**Provided material**
++++++++++

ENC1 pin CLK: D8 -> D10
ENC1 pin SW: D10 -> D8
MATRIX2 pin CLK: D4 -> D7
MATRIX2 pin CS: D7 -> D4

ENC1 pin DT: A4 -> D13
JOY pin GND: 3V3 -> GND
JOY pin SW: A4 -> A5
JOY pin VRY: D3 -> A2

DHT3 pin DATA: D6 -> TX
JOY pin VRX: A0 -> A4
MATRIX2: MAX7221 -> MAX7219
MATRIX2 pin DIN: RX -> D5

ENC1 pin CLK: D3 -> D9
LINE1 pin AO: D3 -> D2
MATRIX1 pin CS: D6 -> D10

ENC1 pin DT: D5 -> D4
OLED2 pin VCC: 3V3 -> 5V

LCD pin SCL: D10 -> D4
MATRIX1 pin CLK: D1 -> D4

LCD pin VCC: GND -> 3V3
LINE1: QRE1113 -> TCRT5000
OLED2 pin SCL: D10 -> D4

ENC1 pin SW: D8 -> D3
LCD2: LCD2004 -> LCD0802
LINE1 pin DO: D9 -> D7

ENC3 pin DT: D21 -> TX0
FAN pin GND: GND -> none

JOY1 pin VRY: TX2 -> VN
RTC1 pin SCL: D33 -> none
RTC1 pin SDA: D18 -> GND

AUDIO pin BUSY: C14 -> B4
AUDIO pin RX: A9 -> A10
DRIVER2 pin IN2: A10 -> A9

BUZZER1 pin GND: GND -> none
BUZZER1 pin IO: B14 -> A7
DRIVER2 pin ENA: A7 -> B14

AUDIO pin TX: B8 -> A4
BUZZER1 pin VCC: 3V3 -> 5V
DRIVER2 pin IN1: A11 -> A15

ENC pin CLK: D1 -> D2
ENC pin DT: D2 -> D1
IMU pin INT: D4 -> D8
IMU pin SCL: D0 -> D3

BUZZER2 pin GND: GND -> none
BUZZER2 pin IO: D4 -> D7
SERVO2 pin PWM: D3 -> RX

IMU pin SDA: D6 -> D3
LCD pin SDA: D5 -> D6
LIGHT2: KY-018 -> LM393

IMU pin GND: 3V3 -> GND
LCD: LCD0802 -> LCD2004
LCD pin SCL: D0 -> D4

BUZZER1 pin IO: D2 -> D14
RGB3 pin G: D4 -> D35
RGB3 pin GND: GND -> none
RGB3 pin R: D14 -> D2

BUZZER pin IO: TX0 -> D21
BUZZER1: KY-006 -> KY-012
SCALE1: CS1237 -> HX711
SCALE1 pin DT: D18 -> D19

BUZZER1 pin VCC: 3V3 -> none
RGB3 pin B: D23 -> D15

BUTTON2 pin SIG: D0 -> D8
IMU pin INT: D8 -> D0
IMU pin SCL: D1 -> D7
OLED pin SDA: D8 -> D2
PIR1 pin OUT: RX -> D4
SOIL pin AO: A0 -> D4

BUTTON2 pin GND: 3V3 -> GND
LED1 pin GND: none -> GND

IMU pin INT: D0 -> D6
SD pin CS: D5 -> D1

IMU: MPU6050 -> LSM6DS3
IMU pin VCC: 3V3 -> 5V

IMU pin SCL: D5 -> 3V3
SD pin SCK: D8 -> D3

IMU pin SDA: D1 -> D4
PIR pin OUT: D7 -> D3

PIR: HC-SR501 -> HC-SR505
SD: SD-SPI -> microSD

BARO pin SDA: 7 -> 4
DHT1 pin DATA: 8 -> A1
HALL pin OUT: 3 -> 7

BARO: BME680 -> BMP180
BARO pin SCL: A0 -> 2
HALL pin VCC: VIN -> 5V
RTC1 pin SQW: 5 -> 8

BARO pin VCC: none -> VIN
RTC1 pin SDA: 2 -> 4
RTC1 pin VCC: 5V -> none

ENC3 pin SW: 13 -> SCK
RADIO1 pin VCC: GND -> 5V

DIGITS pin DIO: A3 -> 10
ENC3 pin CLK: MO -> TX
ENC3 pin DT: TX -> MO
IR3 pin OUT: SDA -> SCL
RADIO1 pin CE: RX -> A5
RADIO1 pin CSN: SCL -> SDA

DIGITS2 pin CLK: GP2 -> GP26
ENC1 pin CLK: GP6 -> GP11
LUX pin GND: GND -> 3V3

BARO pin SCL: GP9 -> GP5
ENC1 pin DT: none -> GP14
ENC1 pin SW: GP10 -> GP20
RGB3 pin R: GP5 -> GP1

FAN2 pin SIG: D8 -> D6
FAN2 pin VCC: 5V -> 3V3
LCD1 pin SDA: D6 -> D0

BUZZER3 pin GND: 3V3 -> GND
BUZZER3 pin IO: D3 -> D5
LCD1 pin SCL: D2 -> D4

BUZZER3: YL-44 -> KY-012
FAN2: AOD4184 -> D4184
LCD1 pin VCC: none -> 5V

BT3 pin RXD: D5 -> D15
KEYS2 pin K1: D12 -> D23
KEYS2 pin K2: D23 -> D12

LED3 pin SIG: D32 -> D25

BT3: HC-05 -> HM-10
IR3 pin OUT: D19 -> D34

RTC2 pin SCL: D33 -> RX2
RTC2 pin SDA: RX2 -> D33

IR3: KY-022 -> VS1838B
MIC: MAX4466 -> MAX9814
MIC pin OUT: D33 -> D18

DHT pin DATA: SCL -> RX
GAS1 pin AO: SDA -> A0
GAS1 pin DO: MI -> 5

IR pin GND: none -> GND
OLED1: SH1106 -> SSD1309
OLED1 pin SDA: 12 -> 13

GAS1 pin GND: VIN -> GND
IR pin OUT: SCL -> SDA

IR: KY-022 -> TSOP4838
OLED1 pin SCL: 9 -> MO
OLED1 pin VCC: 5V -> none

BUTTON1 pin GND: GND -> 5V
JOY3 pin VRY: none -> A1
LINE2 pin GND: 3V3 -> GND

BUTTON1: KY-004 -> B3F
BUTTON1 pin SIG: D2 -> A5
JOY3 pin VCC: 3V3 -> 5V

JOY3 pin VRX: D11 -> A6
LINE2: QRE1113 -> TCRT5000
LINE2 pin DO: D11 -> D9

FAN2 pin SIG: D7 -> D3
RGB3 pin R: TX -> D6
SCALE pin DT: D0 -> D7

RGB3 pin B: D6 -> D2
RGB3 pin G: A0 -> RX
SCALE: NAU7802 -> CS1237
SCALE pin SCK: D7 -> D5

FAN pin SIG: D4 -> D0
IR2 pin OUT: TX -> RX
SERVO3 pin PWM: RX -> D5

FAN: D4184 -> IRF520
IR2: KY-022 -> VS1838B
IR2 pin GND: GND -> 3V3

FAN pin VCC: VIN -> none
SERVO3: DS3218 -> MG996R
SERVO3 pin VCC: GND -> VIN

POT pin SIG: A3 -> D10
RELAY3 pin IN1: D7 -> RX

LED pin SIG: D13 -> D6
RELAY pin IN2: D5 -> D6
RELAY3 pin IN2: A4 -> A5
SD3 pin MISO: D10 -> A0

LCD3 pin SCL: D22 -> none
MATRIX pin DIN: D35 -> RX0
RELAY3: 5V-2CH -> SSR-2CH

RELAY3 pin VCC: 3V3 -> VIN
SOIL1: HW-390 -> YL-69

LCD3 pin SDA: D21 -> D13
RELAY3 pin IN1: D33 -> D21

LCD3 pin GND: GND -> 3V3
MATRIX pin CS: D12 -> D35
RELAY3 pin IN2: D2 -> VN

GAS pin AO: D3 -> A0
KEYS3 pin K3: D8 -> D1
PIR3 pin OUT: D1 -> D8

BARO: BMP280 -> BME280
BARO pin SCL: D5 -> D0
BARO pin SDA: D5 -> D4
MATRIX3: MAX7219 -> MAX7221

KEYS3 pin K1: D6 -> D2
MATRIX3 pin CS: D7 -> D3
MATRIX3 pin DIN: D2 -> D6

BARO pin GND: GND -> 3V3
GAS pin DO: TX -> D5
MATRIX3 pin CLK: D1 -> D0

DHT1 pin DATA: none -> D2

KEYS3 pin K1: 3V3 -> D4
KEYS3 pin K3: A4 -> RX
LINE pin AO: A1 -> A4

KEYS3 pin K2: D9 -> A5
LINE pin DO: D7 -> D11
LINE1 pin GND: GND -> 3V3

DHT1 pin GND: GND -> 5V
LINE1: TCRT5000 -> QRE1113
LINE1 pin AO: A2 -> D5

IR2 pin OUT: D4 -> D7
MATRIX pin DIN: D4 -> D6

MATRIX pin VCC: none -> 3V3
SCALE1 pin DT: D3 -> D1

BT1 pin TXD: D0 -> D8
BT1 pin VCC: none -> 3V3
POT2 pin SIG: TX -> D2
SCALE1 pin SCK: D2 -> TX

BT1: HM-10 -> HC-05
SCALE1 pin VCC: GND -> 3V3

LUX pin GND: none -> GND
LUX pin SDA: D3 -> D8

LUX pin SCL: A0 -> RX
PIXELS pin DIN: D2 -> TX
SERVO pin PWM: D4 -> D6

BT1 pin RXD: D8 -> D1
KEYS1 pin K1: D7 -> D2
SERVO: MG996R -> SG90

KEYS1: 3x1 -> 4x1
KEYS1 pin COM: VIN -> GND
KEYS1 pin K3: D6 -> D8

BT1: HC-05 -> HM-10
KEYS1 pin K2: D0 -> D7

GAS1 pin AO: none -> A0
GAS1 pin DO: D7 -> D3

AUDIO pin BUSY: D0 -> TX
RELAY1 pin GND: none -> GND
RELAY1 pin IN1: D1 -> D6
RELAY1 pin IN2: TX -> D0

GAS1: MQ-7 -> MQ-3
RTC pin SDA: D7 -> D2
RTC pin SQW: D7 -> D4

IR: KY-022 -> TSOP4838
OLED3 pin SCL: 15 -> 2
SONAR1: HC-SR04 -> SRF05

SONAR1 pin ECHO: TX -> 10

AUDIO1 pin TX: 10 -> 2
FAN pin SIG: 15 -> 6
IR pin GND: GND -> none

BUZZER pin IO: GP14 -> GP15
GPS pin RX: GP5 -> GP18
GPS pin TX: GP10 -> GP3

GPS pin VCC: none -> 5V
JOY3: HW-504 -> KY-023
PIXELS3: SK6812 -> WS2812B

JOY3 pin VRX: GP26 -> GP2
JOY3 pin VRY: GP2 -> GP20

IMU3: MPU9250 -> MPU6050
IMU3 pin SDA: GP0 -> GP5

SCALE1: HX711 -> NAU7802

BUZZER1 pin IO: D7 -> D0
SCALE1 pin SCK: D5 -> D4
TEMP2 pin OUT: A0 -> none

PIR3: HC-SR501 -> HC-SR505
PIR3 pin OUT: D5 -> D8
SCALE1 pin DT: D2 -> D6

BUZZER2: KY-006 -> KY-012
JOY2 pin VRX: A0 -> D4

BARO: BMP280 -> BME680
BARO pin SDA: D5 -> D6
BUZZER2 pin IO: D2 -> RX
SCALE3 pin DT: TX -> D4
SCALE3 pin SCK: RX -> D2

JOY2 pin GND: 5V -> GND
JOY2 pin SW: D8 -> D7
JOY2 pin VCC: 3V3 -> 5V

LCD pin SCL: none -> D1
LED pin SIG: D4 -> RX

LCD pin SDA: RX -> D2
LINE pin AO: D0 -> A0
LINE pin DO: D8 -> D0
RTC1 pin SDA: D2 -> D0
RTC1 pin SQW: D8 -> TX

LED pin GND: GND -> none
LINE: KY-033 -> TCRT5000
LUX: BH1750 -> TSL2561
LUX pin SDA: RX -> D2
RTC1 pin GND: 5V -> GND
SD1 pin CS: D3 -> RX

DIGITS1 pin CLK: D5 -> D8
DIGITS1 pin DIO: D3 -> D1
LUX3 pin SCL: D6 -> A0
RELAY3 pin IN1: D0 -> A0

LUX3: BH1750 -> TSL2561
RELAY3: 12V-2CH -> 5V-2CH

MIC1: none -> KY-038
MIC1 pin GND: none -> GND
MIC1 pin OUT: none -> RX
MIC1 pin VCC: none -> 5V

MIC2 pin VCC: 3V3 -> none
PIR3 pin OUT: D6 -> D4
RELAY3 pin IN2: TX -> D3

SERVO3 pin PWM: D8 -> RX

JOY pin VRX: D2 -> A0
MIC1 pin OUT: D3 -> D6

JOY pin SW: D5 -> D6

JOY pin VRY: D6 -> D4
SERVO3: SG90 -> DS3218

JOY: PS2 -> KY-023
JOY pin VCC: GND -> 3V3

++++++++++

Starting at the first line of the entries above, please extract each line up to and including the line with "LCD: LCD0802 -> LCD2004", unchanged, and add nothing.

**Solution for this problem**
ENC1 pin CLK: D8 -> D10
ENC1 pin SW: D10 -> D8
MATRIX2 pin CLK: D4 -> D7
MATRIX2 pin CS: D7 -> D4

ENC1 pin DT: A4 -> D13
JOY pin GND: 3V3 -> GND
JOY pin SW: A4 -> A5
JOY pin VRY: D3 -> A2

DHT3 pin DATA: D6 -> TX
JOY pin VRX: A0 -> A4
MATRIX2: MAX7221 -> MAX7219
MATRIX2 pin DIN: RX -> D5

ENC1 pin CLK: D3 -> D9
LINE1 pin AO: D3 -> D2
MATRIX1 pin CS: D6 -> D10

ENC1 pin DT: D5 -> D4
OLED2 pin VCC: 3V3 -> 5V

LCD pin SCL: D10 -> D4
MATRIX1 pin CLK: D1 -> D4

LCD pin VCC: GND -> 3V3
LINE1: QRE1113 -> TCRT5000
OLED2 pin SCL: D10 -> D4

ENC1 pin SW: D8 -> D3
LCD2: LCD2004 -> LCD0802
LINE1 pin DO: D9 -> D7

ENC3 pin DT: D21 -> TX0
FAN pin GND: GND -> none

JOY1 pin VRY: TX2 -> VN
RTC1 pin SCL: D33 -> none
RTC1 pin SDA: D18 -> GND

AUDIO pin BUSY: C14 -> B4
AUDIO pin RX: A9 -> A10
DRIVER2 pin IN2: A10 -> A9

BUZZER1 pin GND: GND -> none
BUZZER1 pin IO: B14 -> A7
DRIVER2 pin ENA: A7 -> B14

AUDIO pin TX: B8 -> A4
BUZZER1 pin VCC: 3V3 -> 5V
DRIVER2 pin IN1: A11 -> A15

ENC pin CLK: D1 -> D2
ENC pin DT: D2 -> D1
IMU pin INT: D4 -> D8
IMU pin SCL: D0 -> D3

BUZZER2 pin GND: GND -> none
BUZZER2 pin IO: D4 -> D7
SERVO2 pin PWM: D3 -> RX

IMU pin SDA: D6 -> D3
LCD pin SDA: D5 -> D6
LIGHT2: KY-018 -> LM393

IMU pin GND: 3V3 -> GND
LCD: LCD0802 -> LCD2004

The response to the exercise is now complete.